Each entry below must be repeated word for word.

>>>

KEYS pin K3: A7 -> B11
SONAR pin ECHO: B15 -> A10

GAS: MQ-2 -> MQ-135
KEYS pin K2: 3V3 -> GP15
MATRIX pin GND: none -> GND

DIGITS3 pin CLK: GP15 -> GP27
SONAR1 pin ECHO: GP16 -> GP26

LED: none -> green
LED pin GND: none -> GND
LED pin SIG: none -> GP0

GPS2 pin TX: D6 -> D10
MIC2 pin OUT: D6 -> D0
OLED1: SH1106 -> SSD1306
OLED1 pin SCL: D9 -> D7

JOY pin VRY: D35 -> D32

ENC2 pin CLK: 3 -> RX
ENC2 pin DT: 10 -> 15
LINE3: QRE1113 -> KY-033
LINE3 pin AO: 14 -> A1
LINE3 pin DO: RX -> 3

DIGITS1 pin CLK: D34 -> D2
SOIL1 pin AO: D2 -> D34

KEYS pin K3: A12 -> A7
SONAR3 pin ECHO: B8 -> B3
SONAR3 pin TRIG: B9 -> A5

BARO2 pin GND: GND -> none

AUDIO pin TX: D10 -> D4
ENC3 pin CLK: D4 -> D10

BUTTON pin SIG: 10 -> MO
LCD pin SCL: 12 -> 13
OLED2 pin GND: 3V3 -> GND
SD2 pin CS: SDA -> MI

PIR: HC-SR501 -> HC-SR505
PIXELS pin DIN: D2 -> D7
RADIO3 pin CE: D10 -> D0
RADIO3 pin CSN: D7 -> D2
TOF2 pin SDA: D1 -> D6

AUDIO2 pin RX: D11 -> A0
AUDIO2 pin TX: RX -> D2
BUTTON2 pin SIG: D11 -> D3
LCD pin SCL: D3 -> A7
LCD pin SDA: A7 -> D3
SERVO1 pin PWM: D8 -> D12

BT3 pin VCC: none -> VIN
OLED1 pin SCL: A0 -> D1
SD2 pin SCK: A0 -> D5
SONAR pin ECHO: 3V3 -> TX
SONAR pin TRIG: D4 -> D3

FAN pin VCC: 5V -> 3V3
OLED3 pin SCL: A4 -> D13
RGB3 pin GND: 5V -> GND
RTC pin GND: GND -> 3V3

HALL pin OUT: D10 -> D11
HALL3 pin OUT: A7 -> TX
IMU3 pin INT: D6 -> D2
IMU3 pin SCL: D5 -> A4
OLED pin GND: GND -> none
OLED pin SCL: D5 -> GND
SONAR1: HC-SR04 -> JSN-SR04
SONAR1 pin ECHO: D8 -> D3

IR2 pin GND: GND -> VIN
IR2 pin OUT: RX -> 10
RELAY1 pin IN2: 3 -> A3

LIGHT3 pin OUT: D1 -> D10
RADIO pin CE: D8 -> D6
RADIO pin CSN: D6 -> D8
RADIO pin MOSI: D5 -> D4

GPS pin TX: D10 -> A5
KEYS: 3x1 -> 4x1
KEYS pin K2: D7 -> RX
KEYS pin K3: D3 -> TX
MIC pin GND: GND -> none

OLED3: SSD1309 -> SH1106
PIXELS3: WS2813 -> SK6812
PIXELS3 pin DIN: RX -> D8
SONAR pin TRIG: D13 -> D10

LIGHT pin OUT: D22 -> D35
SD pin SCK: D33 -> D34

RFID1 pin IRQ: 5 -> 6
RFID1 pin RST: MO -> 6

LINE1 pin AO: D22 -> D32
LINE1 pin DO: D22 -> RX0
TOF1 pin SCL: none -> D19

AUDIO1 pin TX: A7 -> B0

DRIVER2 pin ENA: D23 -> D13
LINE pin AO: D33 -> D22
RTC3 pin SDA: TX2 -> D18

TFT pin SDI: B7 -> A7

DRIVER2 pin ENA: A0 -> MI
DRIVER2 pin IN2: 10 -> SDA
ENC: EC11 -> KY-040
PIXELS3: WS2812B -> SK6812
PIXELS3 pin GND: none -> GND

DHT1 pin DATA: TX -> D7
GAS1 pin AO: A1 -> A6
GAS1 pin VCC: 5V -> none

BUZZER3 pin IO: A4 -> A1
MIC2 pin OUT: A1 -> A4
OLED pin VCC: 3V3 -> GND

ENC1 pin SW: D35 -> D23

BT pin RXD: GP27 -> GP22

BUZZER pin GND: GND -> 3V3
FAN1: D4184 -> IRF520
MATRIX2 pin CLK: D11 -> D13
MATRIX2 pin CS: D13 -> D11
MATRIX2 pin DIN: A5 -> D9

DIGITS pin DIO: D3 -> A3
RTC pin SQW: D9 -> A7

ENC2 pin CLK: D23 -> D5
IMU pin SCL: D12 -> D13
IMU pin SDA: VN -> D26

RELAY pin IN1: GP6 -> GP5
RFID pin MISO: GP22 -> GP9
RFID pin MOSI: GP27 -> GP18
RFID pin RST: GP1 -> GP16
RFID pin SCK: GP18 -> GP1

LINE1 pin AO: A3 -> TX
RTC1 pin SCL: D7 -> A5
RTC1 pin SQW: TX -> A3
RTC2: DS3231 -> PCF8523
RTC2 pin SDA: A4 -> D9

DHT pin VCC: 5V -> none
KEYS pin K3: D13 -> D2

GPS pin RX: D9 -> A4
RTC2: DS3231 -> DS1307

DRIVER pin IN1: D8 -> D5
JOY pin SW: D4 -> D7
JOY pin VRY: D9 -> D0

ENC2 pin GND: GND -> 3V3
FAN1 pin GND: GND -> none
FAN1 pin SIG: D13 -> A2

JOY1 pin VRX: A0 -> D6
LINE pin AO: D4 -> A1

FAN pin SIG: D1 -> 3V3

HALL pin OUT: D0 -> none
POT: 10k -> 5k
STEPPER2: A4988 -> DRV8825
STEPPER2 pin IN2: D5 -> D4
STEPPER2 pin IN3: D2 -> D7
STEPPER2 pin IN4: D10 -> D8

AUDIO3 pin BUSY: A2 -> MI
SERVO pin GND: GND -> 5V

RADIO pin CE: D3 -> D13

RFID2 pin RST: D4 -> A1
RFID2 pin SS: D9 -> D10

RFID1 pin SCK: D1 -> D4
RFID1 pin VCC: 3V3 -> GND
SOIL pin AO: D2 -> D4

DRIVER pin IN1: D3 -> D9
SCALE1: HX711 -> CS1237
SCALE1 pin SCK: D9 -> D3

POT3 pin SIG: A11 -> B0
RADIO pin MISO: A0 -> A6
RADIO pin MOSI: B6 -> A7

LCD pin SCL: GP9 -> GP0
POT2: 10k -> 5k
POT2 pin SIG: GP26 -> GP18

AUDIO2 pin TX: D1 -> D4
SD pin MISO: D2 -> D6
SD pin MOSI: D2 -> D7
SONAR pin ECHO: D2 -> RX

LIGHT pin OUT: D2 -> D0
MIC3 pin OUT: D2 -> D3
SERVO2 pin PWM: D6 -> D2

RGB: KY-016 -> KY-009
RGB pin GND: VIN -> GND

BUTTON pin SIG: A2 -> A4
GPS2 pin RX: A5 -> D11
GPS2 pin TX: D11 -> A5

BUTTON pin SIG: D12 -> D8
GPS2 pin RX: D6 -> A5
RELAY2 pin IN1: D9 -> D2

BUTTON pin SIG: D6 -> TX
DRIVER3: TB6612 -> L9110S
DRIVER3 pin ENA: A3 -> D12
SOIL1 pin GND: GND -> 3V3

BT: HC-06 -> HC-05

<<<

[WRITTEN RESPONSE]
KEYS pin K3: A7 -> B11
SONAR pin ECHO: B15 -> A10

GAS: MQ-2 -> MQ-135
KEYS pin K2: 3V3 -> GP15
MATRIX pin GND: none -> GND

DIGITS3 pin CLK: GP15 -> GP27
SONAR1 pin ECHO: GP16 -> GP26

LED: none -> green
LED pin GND: none -> GND
LED pin SIG: none -> GP0

GPS2 pin TX: D6 -> D10
MIC2 pin OUT: D6 -> D0
OLED1: SH1106 -> SSD1306
OLED1 pin SCL: D9 -> D7

JOY pin VRY: D35 -> D32

ENC2 pin CLK: 3 -> RX
ENC2 pin DT: 10 -> 15
LINE3: QRE1113 -> KY-033
LINE3 pin AO: 14 -> A1
LINE3 pin DO: RX -> 3

DIGITS1 pin CLK: D34 -> D2
SOIL1 pin AO: D2 -> D34

KEYS pin K3: A12 -> A7
SONAR3 pin ECHO: B8 -> B3
SONAR3 pin TRIG: B9 -> A5

BARO2 pin GND: GND -> none

AUDIO pin TX: D10 -> D4
ENC3 pin CLK: D4 -> D10

BUTTON pin SIG: 10 -> MO
LCD pin SCL: 12 -> 13
OLED2 pin GND: 3V3 -> GND
SD2 pin CS: SDA -> MI

PIR: HC-SR501 -> HC-SR505
PIXELS pin DIN: D2 -> D7
RADIO3 pin CE: D10 -> D0
RADIO3 pin CSN: D7 -> D2
TOF2 pin SDA: D1 -> D6

AUDIO2 pin RX: D11 -> A0
AUDIO2 pin TX: RX -> D2
BUTTON2 pin SIG: D11 -> D3
LCD pin SCL: D3 -> A7
LCD pin SDA: A7 -> D3
SERVO1 pin PWM: D8 -> D12

BT3 pin VCC: none -> VIN
OLED1 pin SCL: A0 -> D1
SD2 pin SCK: A0 -> D5
SONAR pin ECHO: 3V3 -> TX
SONAR pin TRIG: D4 -> D3

FAN pin VCC: 5V -> 3V3
OLED3 pin SCL: A4 -> D13
RGB3 pin GND: 5V -> GND
RTC pin GND: GND -> 3V3

HALL pin OUT: D10 -> D11
HALL3 pin OUT: A7 -> TX
IMU3 pin INT: D6 -> D2
IMU3 pin SCL: D5 -> A4
OLED pin GND: GND -> none
OLED pin SCL: D5 -> GND
SONAR1: HC-SR04 -> JSN-SR04
SONAR1 pin ECHO: D8 -> D3

IR2 pin GND: GND -> VIN
IR2 pin OUT: RX -> 10
RELAY1 pin IN2: 3 -> A3

LIGHT3 pin OUT: D1 -> D10
RADIO pin CE: D8 -> D6
RADIO pin CSN: D6 -> D8
RADIO pin MOSI: D5 -> D4

GPS pin TX: D10 -> A5
KEYS: 3x1 -> 4x1
KEYS pin K2: D7 -> RX
KEYS pin K3: D3 -> TX
MIC pin GND: GND -> none

OLED3: SSD1309 -> SH1106
PIXELS3: WS2813 -> SK6812
PIXELS3 pin DIN: RX -> D8
SONAR pin TRIG: D13 -> D10

LIGHT pin OUT: D22 -> D35
SD pin SCK: D33 -> D34

RFID1 pin IRQ: 5 -> 6
RFID1 pin RST: MO -> 6

LINE1 pin AO: D22 -> D32
LINE1 pin DO: D22 -> RX0
TOF1 pin SCL: none -> D19

AUDIO1 pin TX: A7 -> B0

DRIVER2 pin ENA: D23 -> D13
LINE pin AO: D33 -> D22
RTC3 pin SDA: TX2 -> D18

TFT pin SDI: B7 -> A7

DRIVER2 pin ENA: A0 -> MI
DRIVER2 pin IN2: 10 -> SDA
ENC: EC11 -> KY-040
PIXELS3: WS2812B -> SK6812
PIXELS3 pin GND: none -> GND

DHT1 pin DATA: TX -> D7
GAS1 pin AO: A1 -> A6
GAS1 pin VCC: 5V -> none

BUZZER3 pin IO: A4 -> A1
MIC2 pin OUT: A1 -> A4
OLED pin VCC: 3V3 -> GND

ENC1 pin SW: D35 -> D23

BT pin RXD: GP27 -> GP22

BUZZER pin GND: GND -> 3V3
FAN1: D4184 -> IRF520
MATRIX2 pin CLK: D11 -> D13
MATRIX2 pin CS: D13 -> D11
MATRIX2 pin DIN: A5 -> D9

DIGITS pin DIO: D3 -> A3
RTC pin SQW: D9 -> A7

ENC2 pin CLK: D23 -> D5
IMU pin SCL: D12 -> D13
IMU pin SDA: VN -> D26

RELAY pin IN1: GP6 -> GP5
RFID pin MISO: GP22 -> GP9
RFID pin MOSI: GP27 -> GP18
RFID pin RST: GP1 -> GP16
RFID pin SCK: GP18 -> GP1

LINE1 pin AO: A3 -> TX
RTC1 pin SCL: D7 -> A5
RTC1 pin SQW: TX -> A3
RTC2: DS3231 -> PCF8523
RTC2 pin SDA: A4 -> D9

DHT pin VCC: 5V -> none
KEYS pin K3: D13 -> D2

GPS pin RX: D9 -> A4
RTC2: DS3231 -> DS1307

DRIVER pin IN1: D8 -> D5
JOY pin SW: D4 -> D7
JOY pin VRY: D9 -> D0

ENC2 pin GND: GND -> 3V3
FAN1 pin GND: GND -> none
FAN1 pin SIG: D13 -> A2

JOY1 pin VRX: A0 -> D6
LINE pin AO: D4 -> A1

FAN pin SIG: D1 -> 3V3

HALL pin OUT: D0 -> none
POT: 10k -> 5k
STEPPER2: A4988 -> DRV8825
STEPPER2 pin IN2: D5 -> D4
STEPPER2 pin IN3: D2 -> D7
STEPPER2 pin IN4: D10 -> D8

AUDIO3 pin BUSY: A2 -> MI
SERVO pin GND: GND -> 5V

RADIO pin CE: D3 -> D13

RFID2 pin RST: D4 -> A1
RFID2 pin SS: D9 -> D10

RFID1 pin SCK: D1 -> D4
RFID1 pin VCC: 3V3 -> GND
SOIL pin AO: D2 -> D4

DRIVER pin IN1: D3 -> D9
SCALE1: HX711 -> CS1237
SCALE1 pin SCK: D9 -> D3

POT3 pin SIG: A11 -> B0
RADIO pin MISO: A0 -> A6
RADIO pin MOSI: B6 -> A7

LCD pin SCL: GP9 -> GP0
POT2: 10k -> 5k
POT2 pin SIG: GP26 -> GP18

AUDIO2 pin TX: D1 -> D4
SD pin MISO: D2 -> D6
SD pin MOSI: D2 -> D7
SONAR pin ECHO: D2 -> RX

LIGHT pin OUT: D2 -> D0
MIC3 pin OUT: D2 -> D3
SERVO2 pin PWM: D6 -> D2

RGB: KY-016 -> KY-009
RGB pin GND: VIN -> GND

BUTTON pin SIG: A2 -> A4
GPS2 pin RX: A5 -> D11
GPS2 pin TX: D11 -> A5

BUTTON pin SIG: D12 -> D8
GPS2 pin RX: D6 -> A5
RELAY2 pin IN1: D9 -> D2

BUTTON pin SIG: D6 -> TX
DRIVER3: TB6612 -> L9110S
DRIVER3 pin ENA: A3 -> D12
SOIL1 pin GND: GND -> 3V3

BT: HC-06 -> HC-05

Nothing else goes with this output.